**YOUR OBJECTIVE**
Go through the records below line by line and report how many lines include "cyan", giving the number only.
==== SUPPLIED MATERIAL
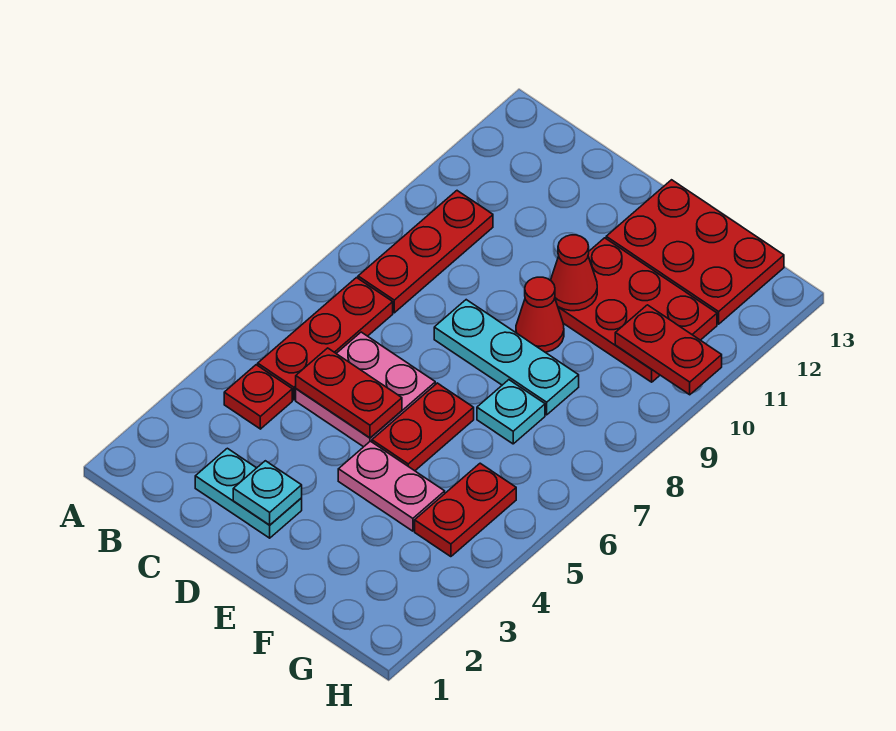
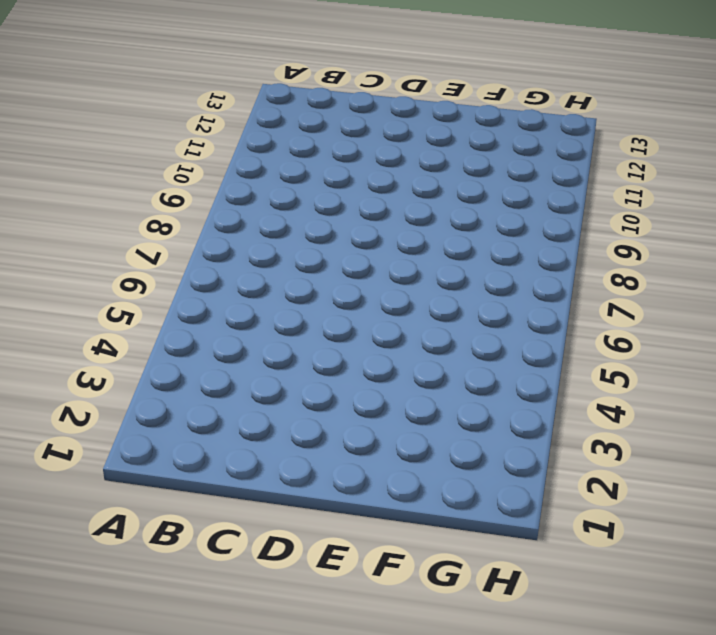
none -> red plate B4 level 1
none -> red plate B5:B7 level 1
none -> red plate B8:B10 level 1

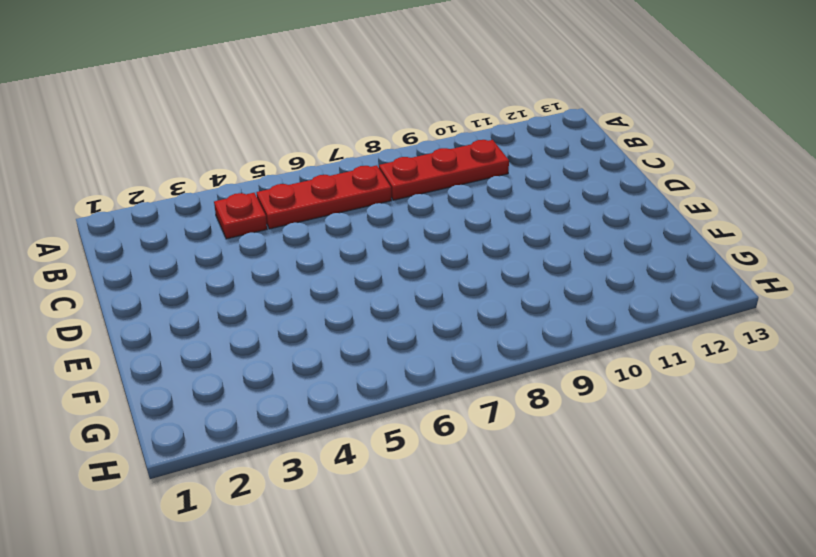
none -> cyan plate C2:D2 level 1
none -> pink plate C5:D6 level 1
none -> cyan plate D8:F8 level 1

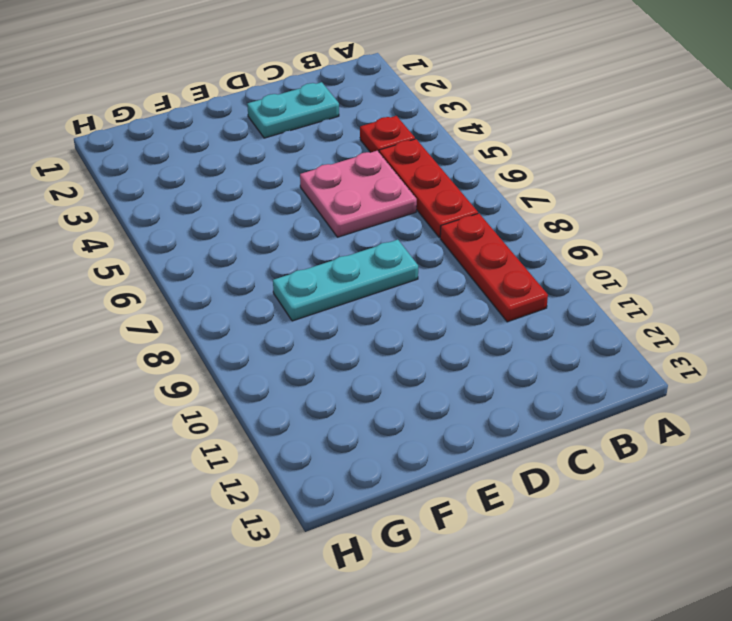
none -> pink plate E4:F4 level 1
none -> red plate E5:E6 level 1
none -> red cone E9 level 1

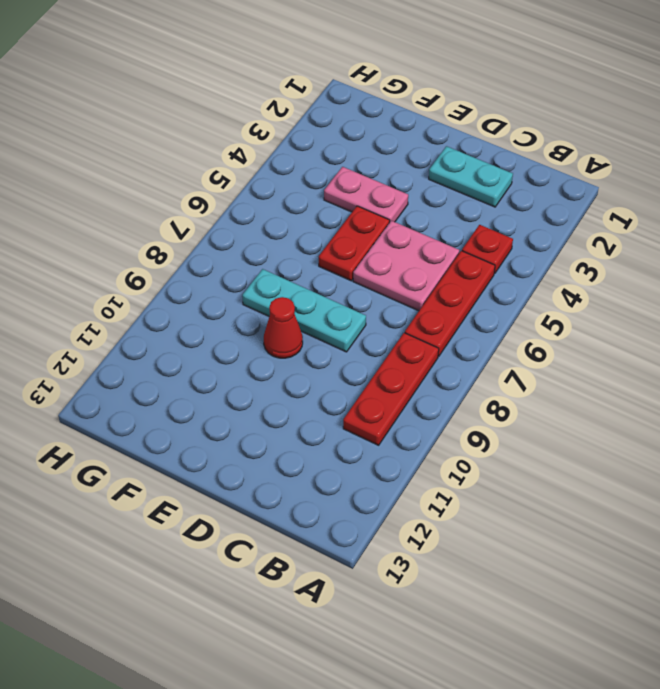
none -> red plate E10:G11 level 1
none -> red plate E12:G13 level 1
none -> cyan plate F7 level 1

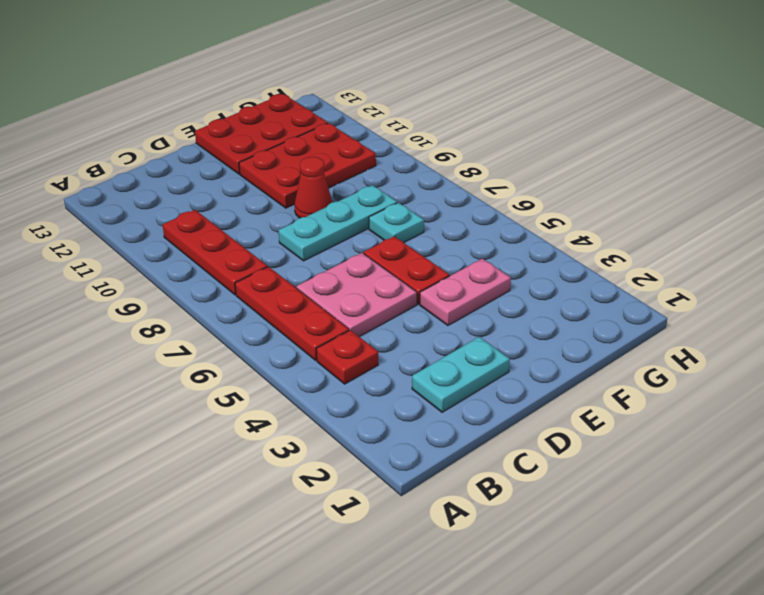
none -> red plate G4:G5 level 1
none -> red plate C5:D5 level 2
none -> cyan plate D2 level 2

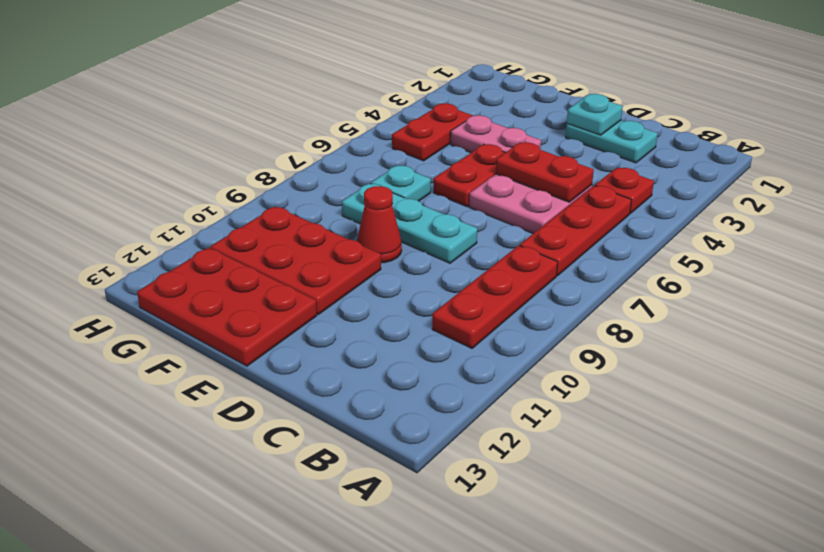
none -> red cone E10 level 2
none -> red plate G10:H10 level 2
========
**SOLUTION FOR THIS PROBLEM**
4